PROBLEM DETAILS: Gather each line containing the string "left" from these entries.

(Recorded data)
[Start of Attachment]
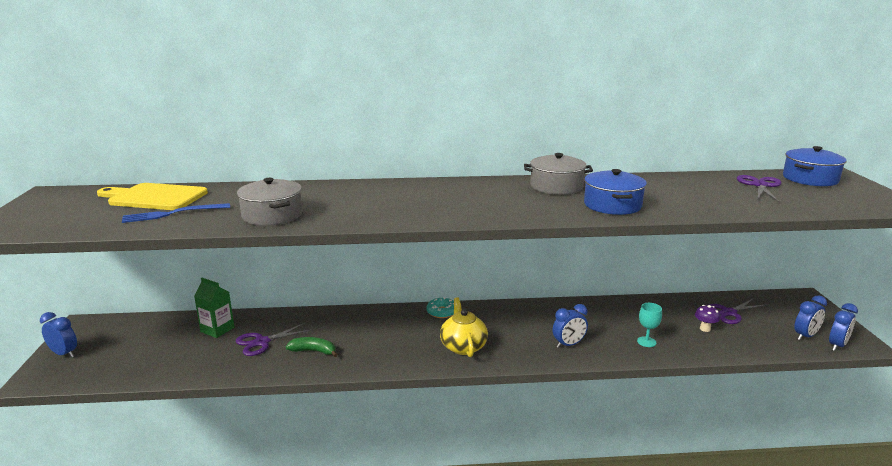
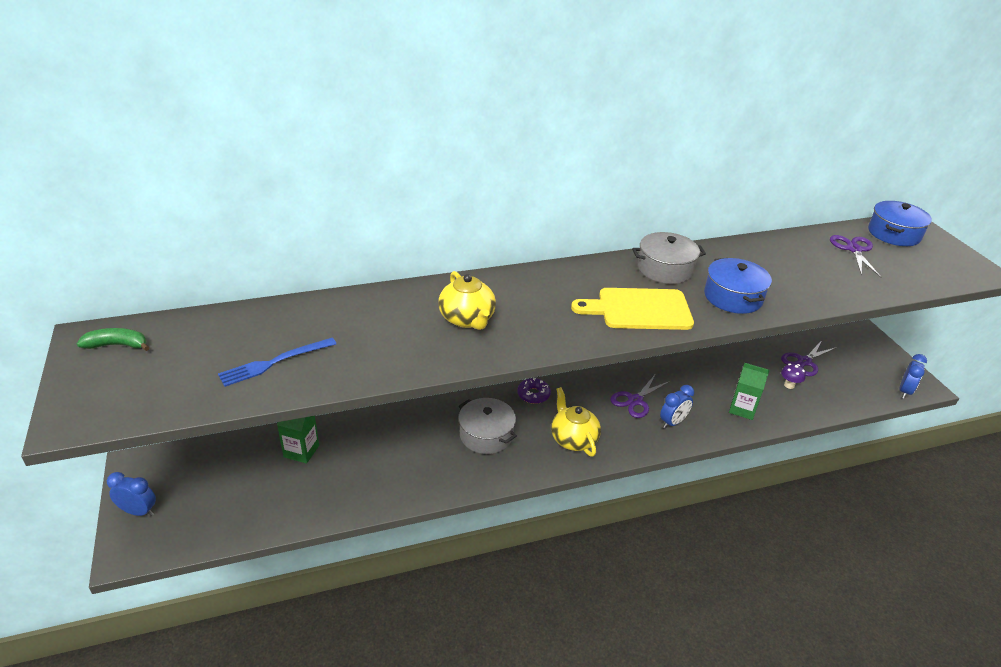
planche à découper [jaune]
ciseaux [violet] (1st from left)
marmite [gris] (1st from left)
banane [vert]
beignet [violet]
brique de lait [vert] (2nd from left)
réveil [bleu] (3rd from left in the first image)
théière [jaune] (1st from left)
[End of Attachment]
PROBLEM SOLUTION:
ciseaux [violet] (1st from left)
marmite [gris] (1st from left)
brique de lait [vert] (2nd from left)
réveil [bleu] (3rd from left in the first image)
théière [jaune] (1st from left)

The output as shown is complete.